Supplied information below:
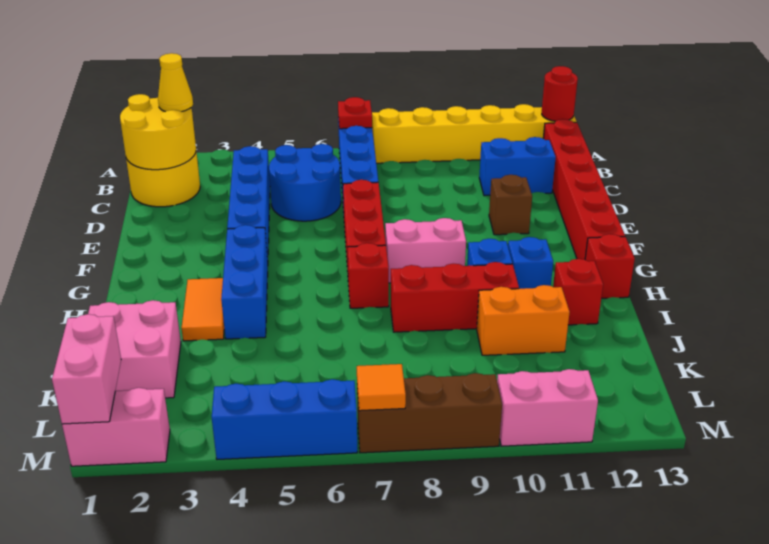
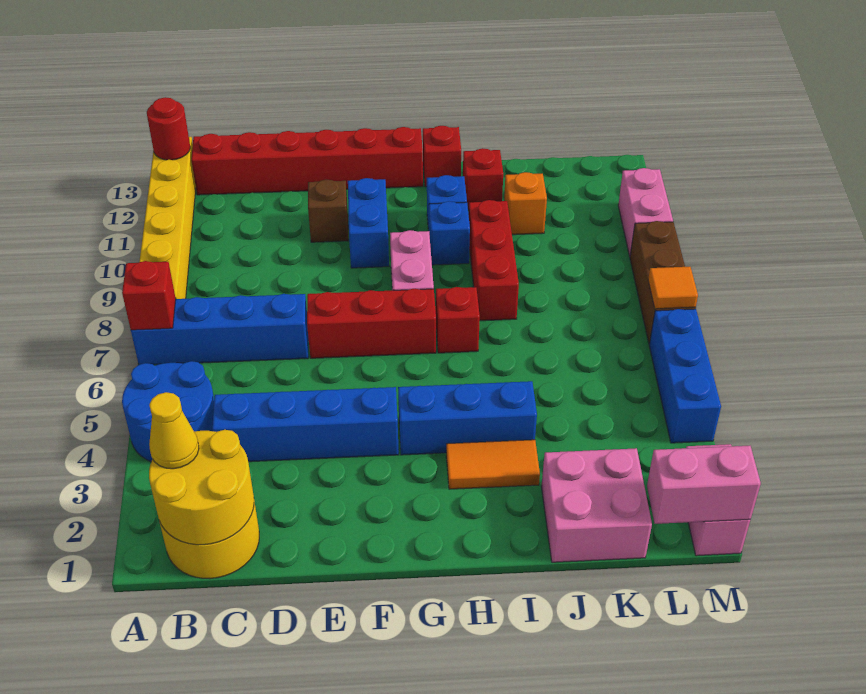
red plate A7 level 2 -> red brick A7 level 2
blue round brick C5:D6 level 1 -> blue round brick A4:B5 level 1
blue brick C11:C12 level 1 -> blue brick F10:F11 level 1
orange brick J10:J11 level 1 -> orange brick J11 level 1

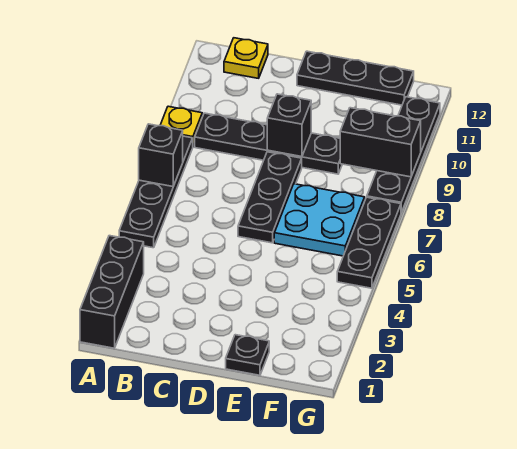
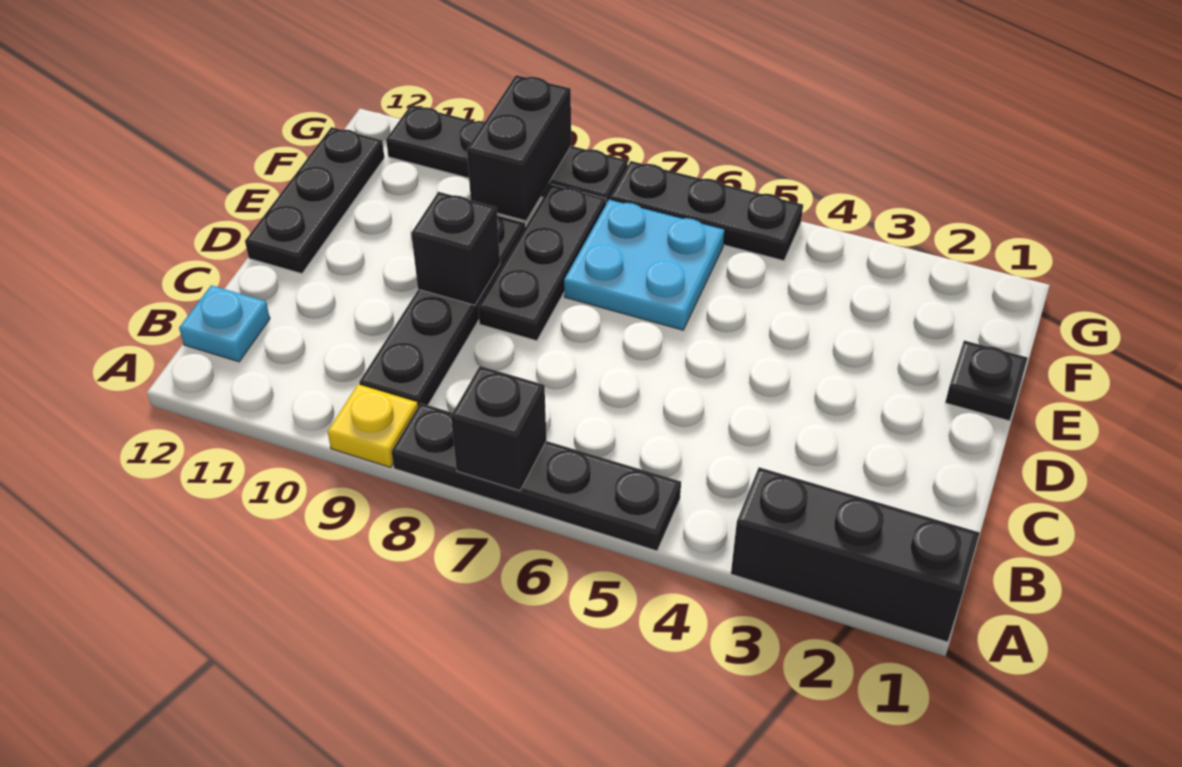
yellow plate B12 level 1 -> cyan plate B12 level 1
black plate D6:D8 level 1 -> black plate D8:F8 level 1

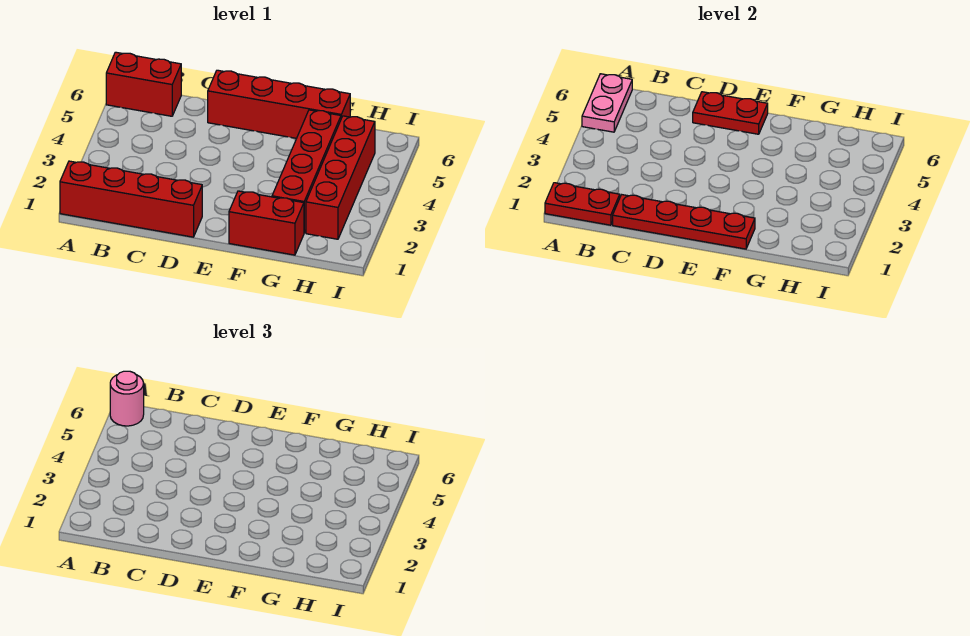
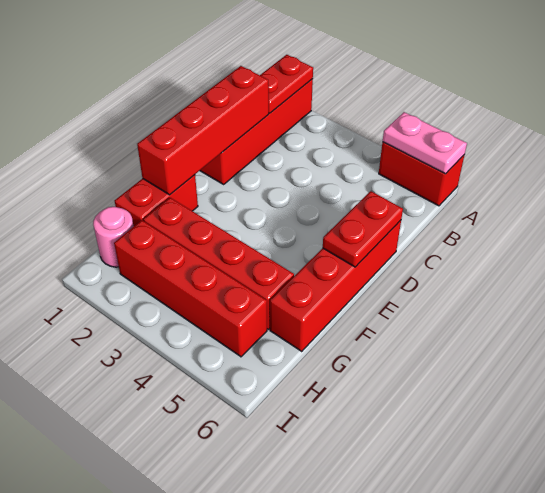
red brick A6:B6 level 1 -> red brick A5:A6 level 1
pink round brick A6 level 3 -> pink round brick H1 level 1
red plate C1:F1 level 2 -> red brick C1:F1 level 2

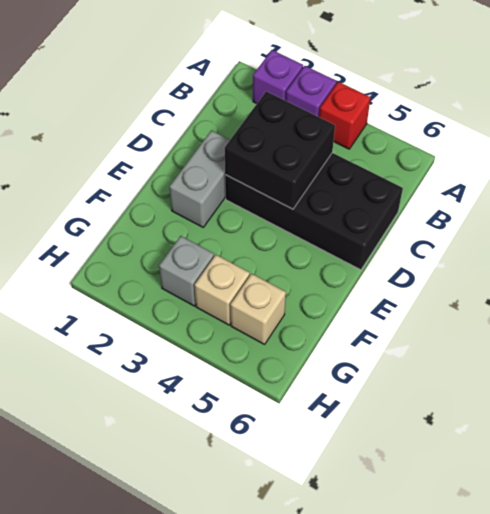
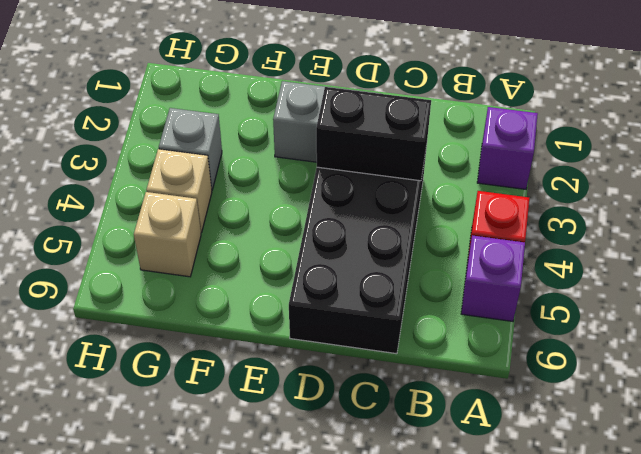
purple brick A3 level 1 -> purple brick A5 level 1
black brick C3:D4 level 2 -> black brick C3:D3 level 2

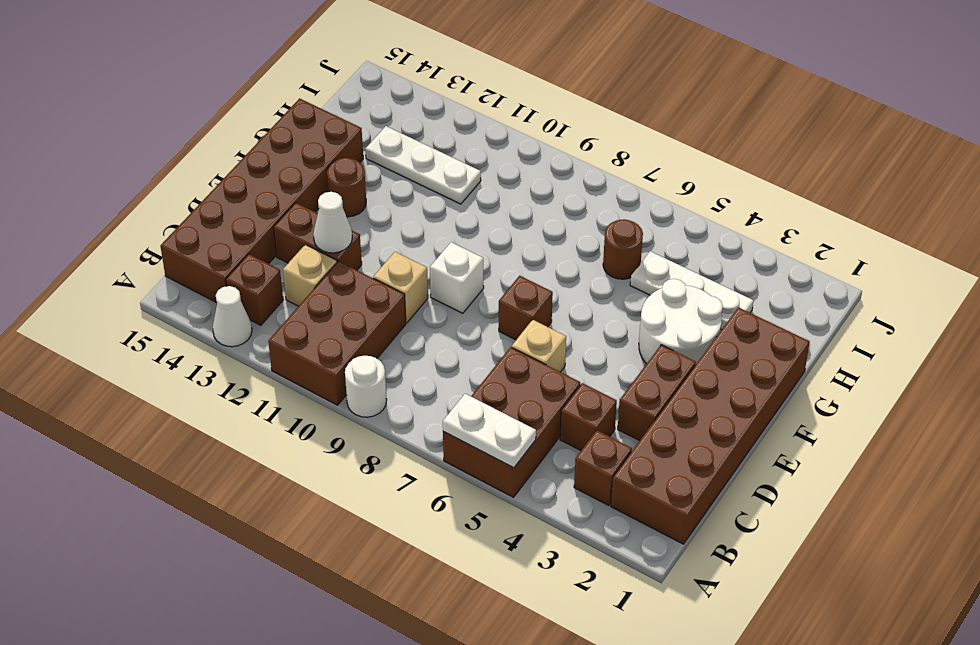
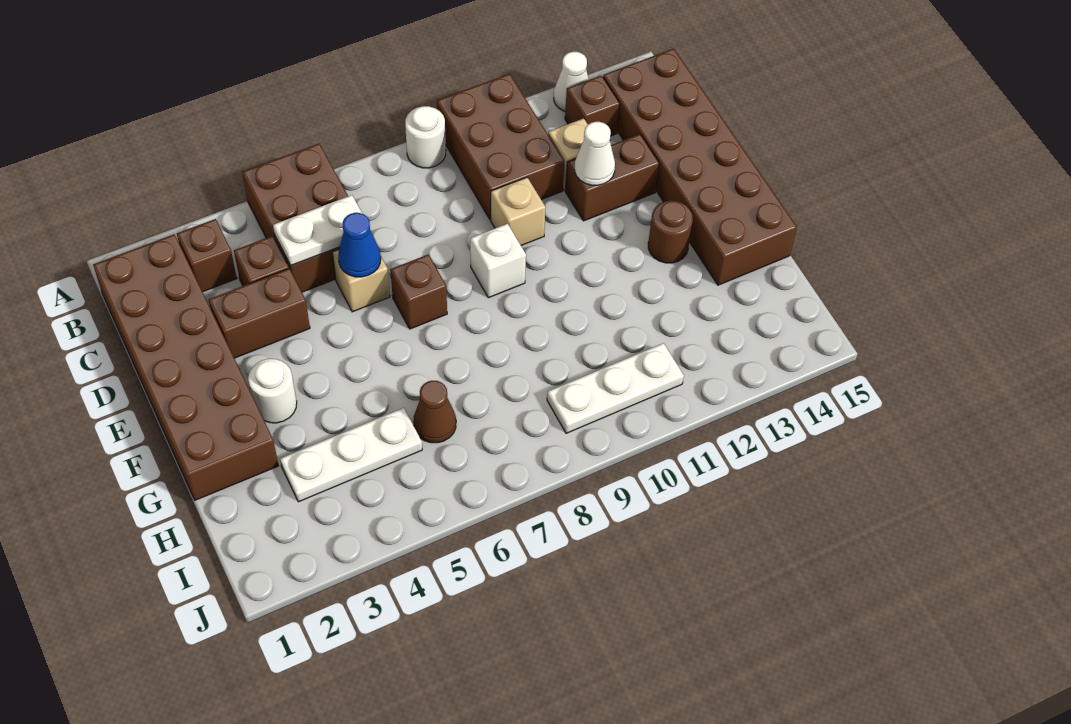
white plate A5:A6 level 2 -> white plate C5:C6 level 2
brown brick D3:E3 level 1 -> brown brick D3:D4 level 1
none -> blue cone D6 level 2
white round brick F3:G4 level 1 -> white round brick F3 level 1
brown round brick H6 level 1 -> brown cone H6 level 1
white plate H11:H13 level 1 -> white plate I9:I11 level 1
End of Supplied information.
_Action item_
State how many lines in the records above contain the word "cone". Write the number alone.

_Solution below_
2